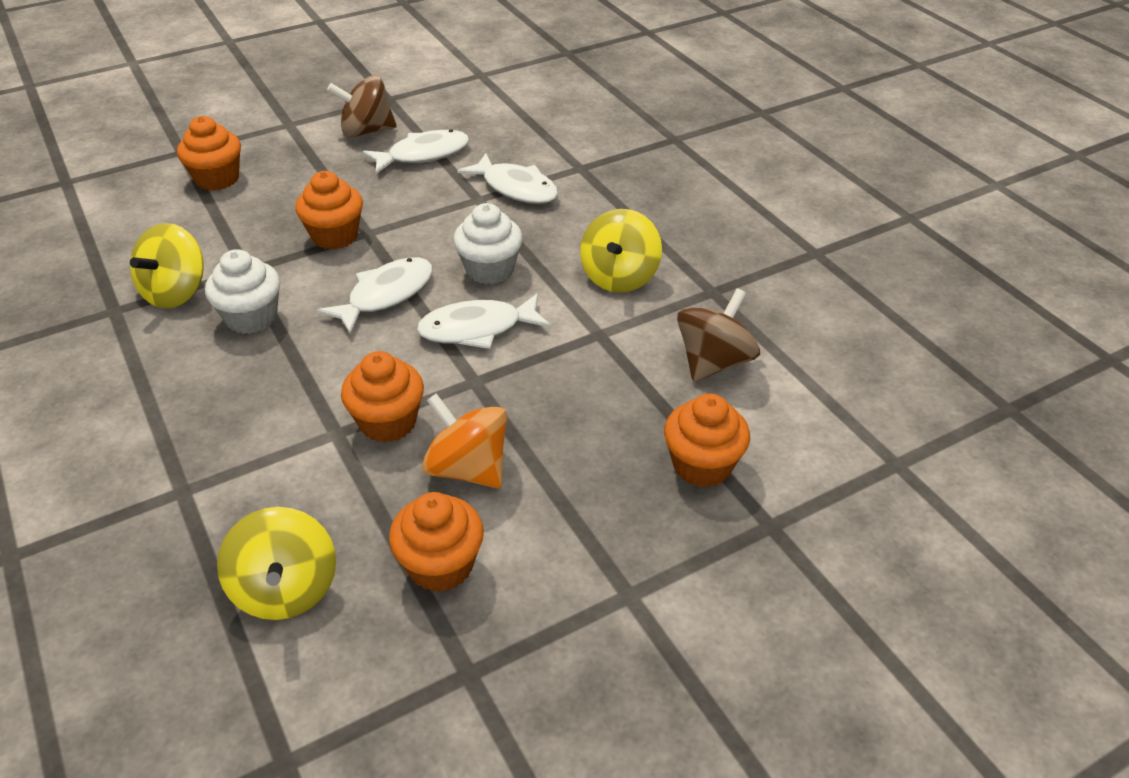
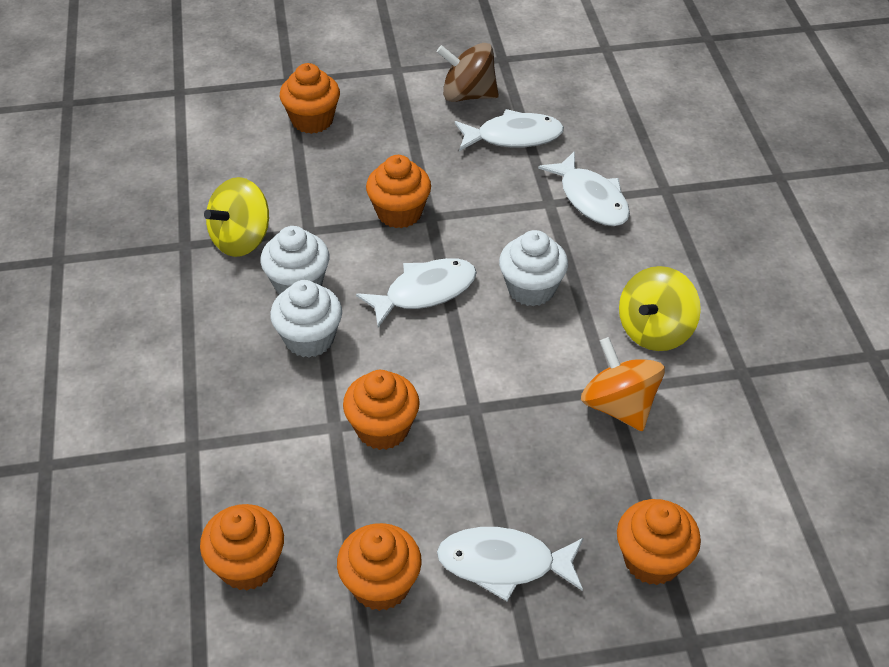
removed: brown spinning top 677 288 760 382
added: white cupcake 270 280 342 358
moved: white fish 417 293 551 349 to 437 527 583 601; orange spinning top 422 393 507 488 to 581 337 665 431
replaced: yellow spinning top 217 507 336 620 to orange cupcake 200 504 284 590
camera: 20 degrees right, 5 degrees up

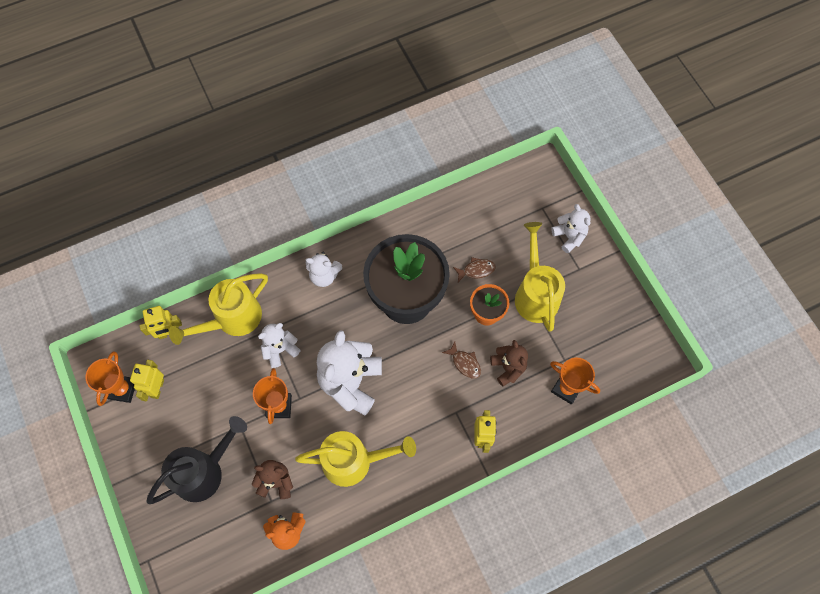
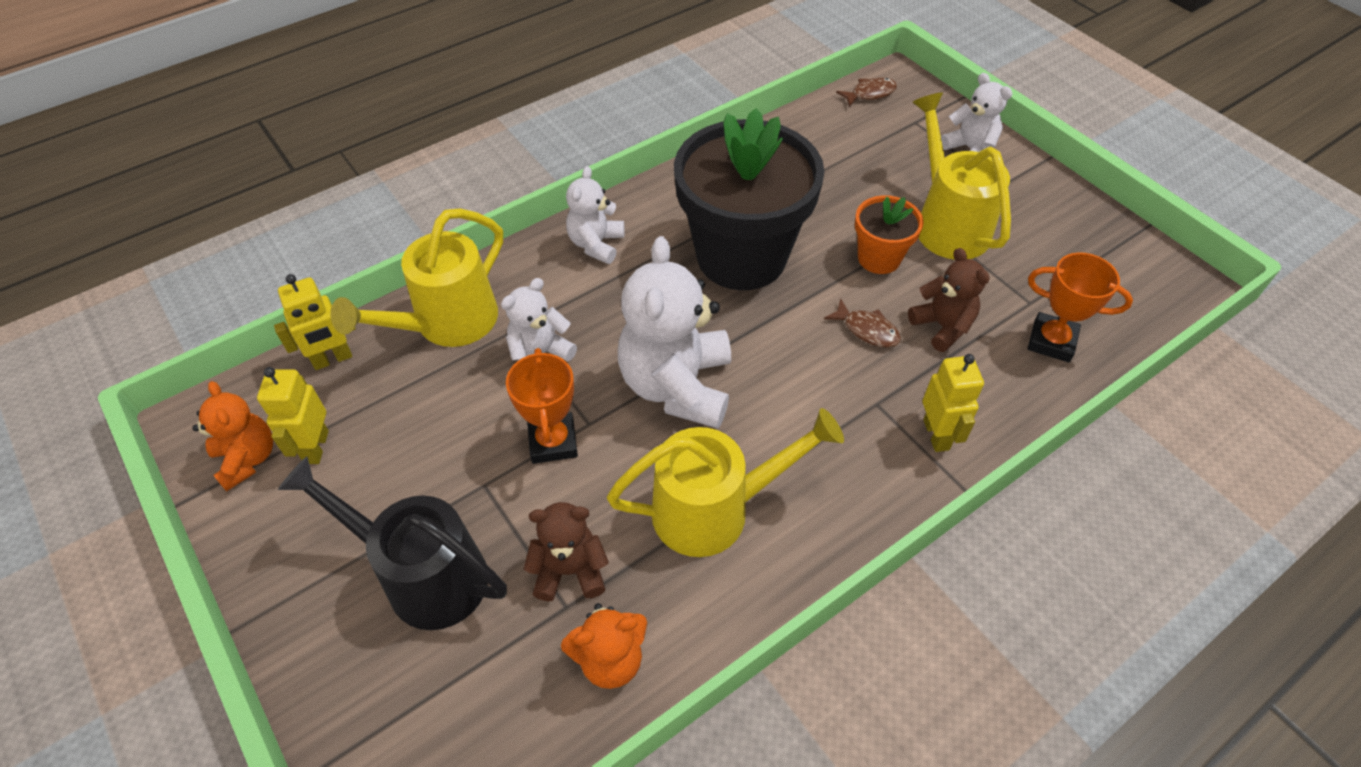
moved: brown fish 453 257 496 282 to 836 77 897 107
replaced: orange trophy 86 351 135 406 to orange teddy bear 192 381 273 491
turned: white teddy bear 306 252 342 287 = 566 166 624 264 105 degrees clockwise; black watering can 147 416 247 504 = 278 457 507 630 105 degrees counterclockwise
camera: 10 degrees left, 15 degrees down

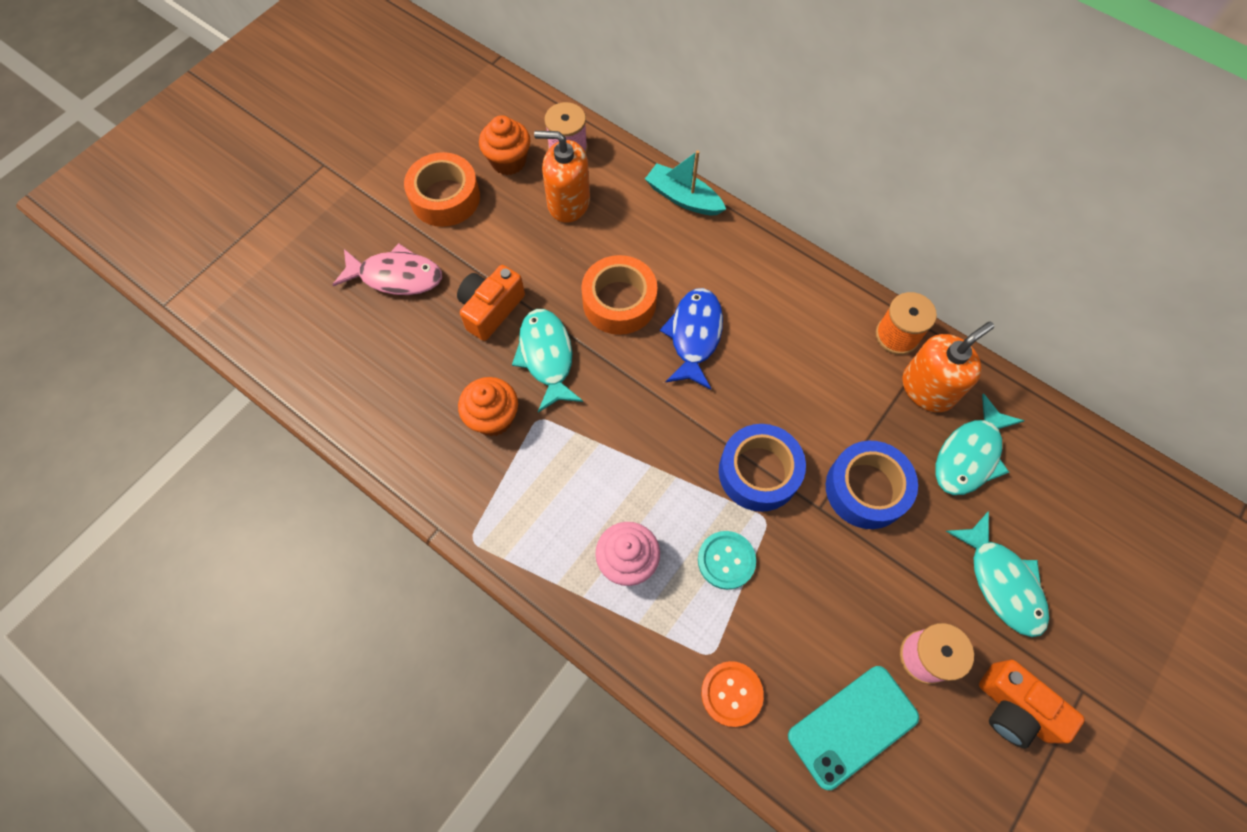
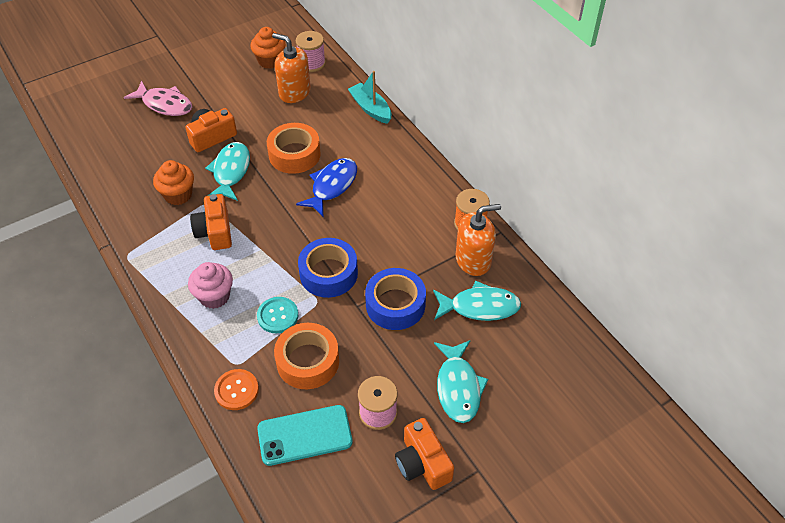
added: orange camera 190 194 232 250
moved: orange tape 404 152 480 227 to 274 323 339 389
turned: turquoise fish 935 393 1024 495 = 433 281 521 321 150 degrees counterclockwise
camera: 20 degrees right, 15 degrees down

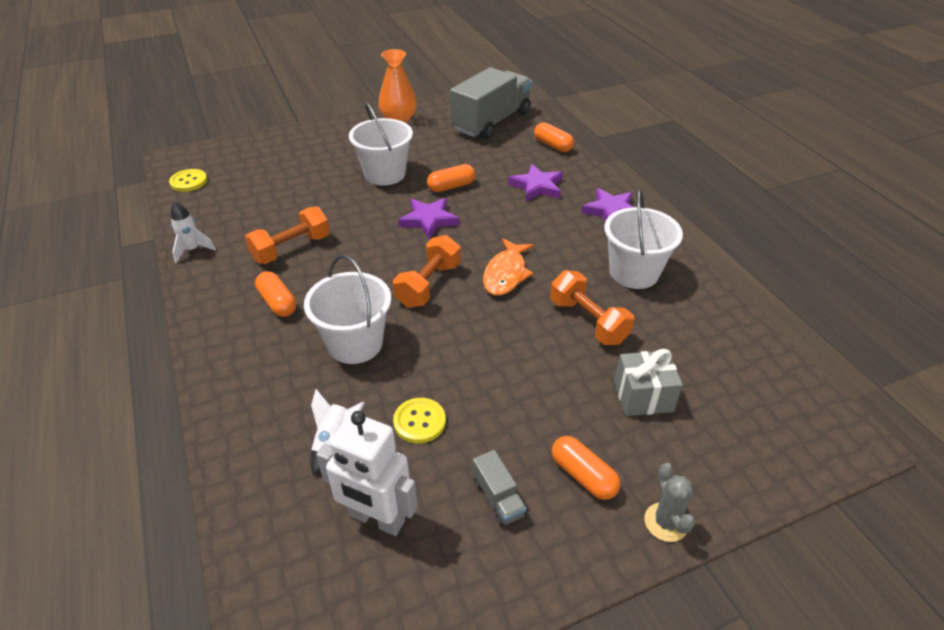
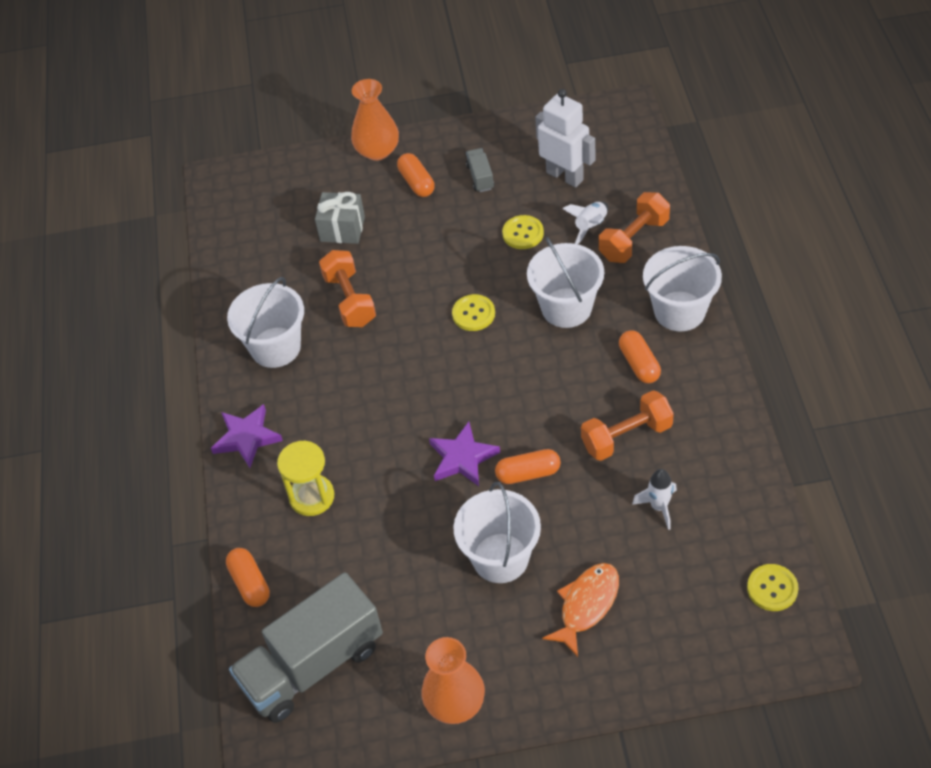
added: white bucket 643 246 722 331; yellow button 452 294 495 331
moved: orange capsule 427 164 475 192 to 495 449 561 484; white rocket 171 201 216 263 to 632 469 677 530; orange dumbbell 393 235 461 308 to 599 192 670 263; orange fish 483 238 534 296 to 542 563 619 657
replaced: purple star 508 164 563 201 to yellow hourglass 277 440 334 516; grey cactus 644 463 695 542 to orange vase 351 79 399 161
camera: 160 degrees left, 10 degrees up

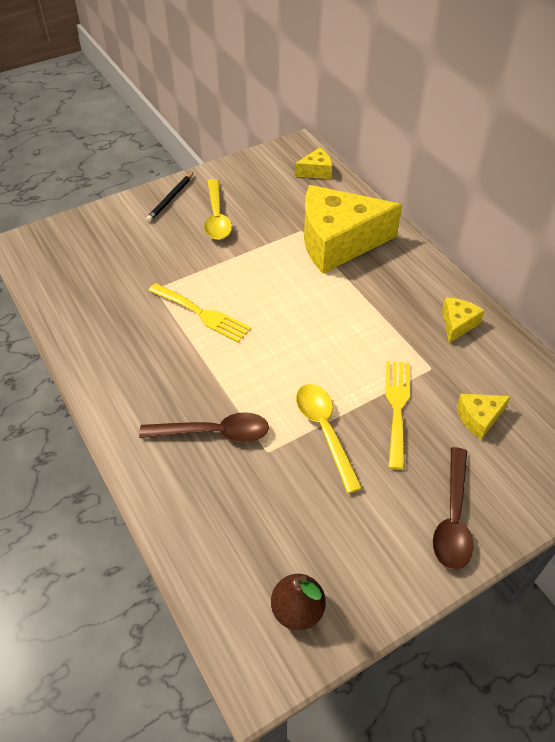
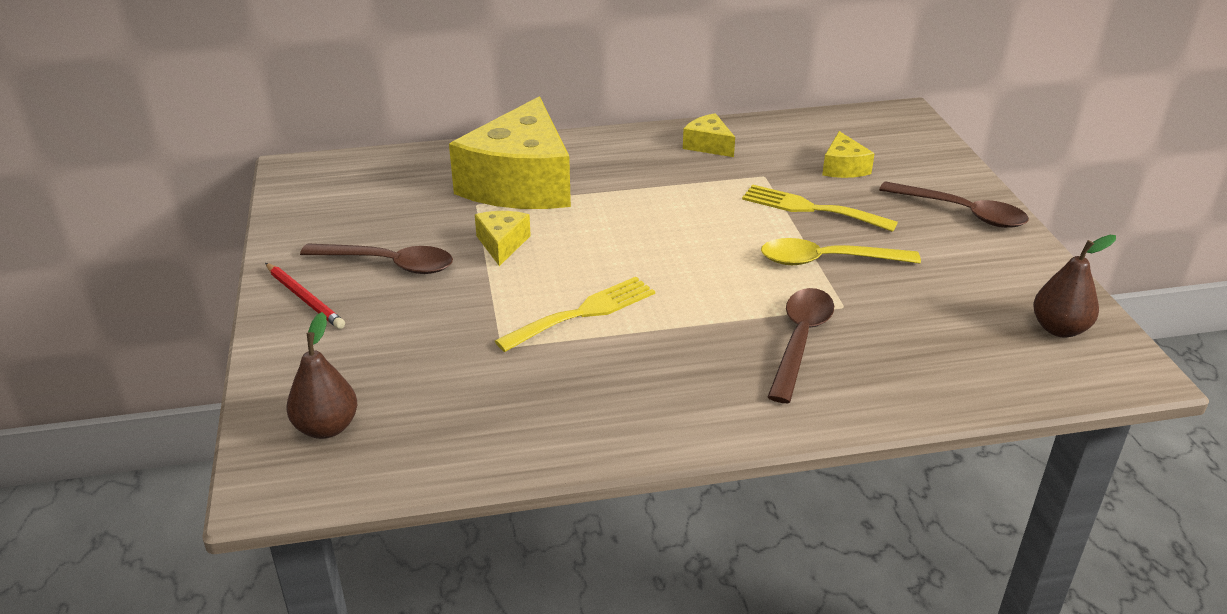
added: brown pear 287 312 357 439
moved: yellow cheese 295 147 332 179 to 475 211 531 266
recoloured: black pencil 146 173 193 222 to red pencil 265 263 345 329; yellow spoon 204 179 232 240 to brown spoon 300 243 453 274
camera: 70 degrees left, 15 degrees down

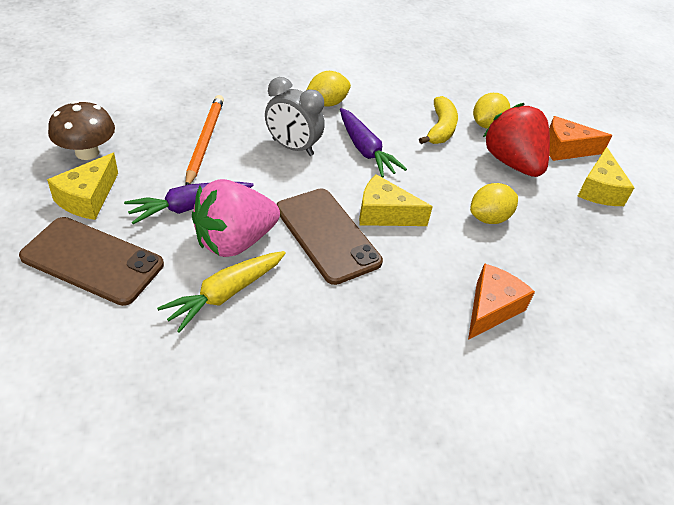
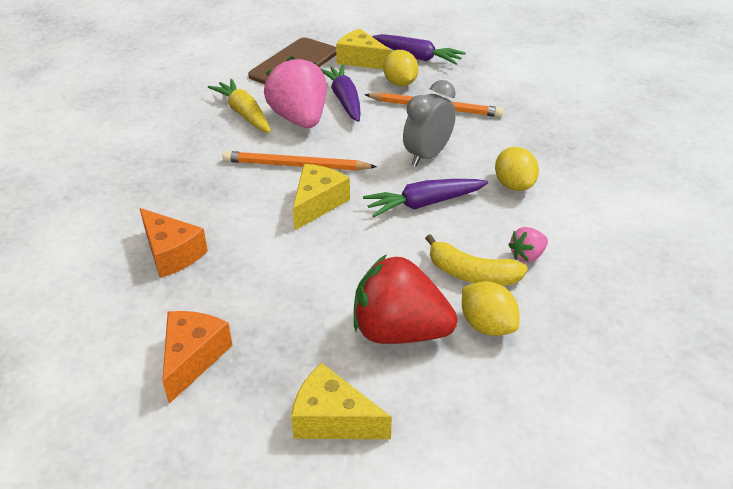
added: pink strawberry 508 227 548 263
moved: orange cheese 549 116 612 161 to 162 311 233 404; yellow lemon 470 183 518 224 to 383 50 418 86
replaced: brown mushroom 48 101 115 160 to purple carrot 372 34 466 65; brown phone 276 188 383 285 to orange pencil 223 151 377 171
turned: red strawberry 483 103 550 177 = 354 254 457 344 150 degrees counterclockwise
camera: 105 degrees right, 5 degrees down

----

## TASK REQUIREMENTS:
Each line of the data above should be reproduced without alteration, and no picture should appear in the copy.

## RESPONSE TO THE TASK:
removed: brown spinning top 677 288 760 382
added: white cupcake 270 280 342 358
moved: white fish 417 293 551 349 to 437 527 583 601; orange spinning top 422 393 507 488 to 581 337 665 431
replaced: yellow spinning top 217 507 336 620 to orange cupcake 200 504 284 590
camera: 20 degrees right, 5 degrees up

moved: brown fish 453 257 496 282 to 836 77 897 107
replaced: orange trophy 86 351 135 406 to orange teddy bear 192 381 273 491
turned: white teddy bear 306 252 342 287 = 566 166 624 264 105 degrees clockwise; black watering can 147 416 247 504 = 278 457 507 630 105 degrees counterclockwise
camera: 10 degrees left, 15 degrees down

added: orange camera 190 194 232 250
moved: orange tape 404 152 480 227 to 274 323 339 389
turned: turquoise fish 935 393 1024 495 = 433 281 521 321 150 degrees counterclockwise
camera: 20 degrees right, 15 degrees down

added: white bucket 643 246 722 331; yellow button 452 294 495 331
moved: orange capsule 427 164 475 192 to 495 449 561 484; white rocket 171 201 216 263 to 632 469 677 530; orange dumbbell 393 235 461 308 to 599 192 670 263; orange fish 483 238 534 296 to 542 563 619 657
replaced: purple star 508 164 563 201 to yellow hourglass 277 440 334 516; grey cactus 644 463 695 542 to orange vase 351 79 399 161
camera: 160 degrees left, 10 degrees up

added: brown pear 287 312 357 439
moved: yellow cheese 295 147 332 179 to 475 211 531 266
recoloured: black pencil 146 173 193 222 to red pencil 265 263 345 329; yellow spoon 204 179 232 240 to brown spoon 300 243 453 274
camera: 70 degrees left, 15 degrees down

added: pink strawberry 508 227 548 263
moved: orange cheese 549 116 612 161 to 162 311 233 404; yellow lemon 470 183 518 224 to 383 50 418 86
replaced: brown mushroom 48 101 115 160 to purple carrot 372 34 466 65; brown phone 276 188 383 285 to orange pencil 223 151 377 171
turned: red strawberry 483 103 550 177 = 354 254 457 344 150 degrees counterclockwise
camera: 105 degrees right, 5 degrees down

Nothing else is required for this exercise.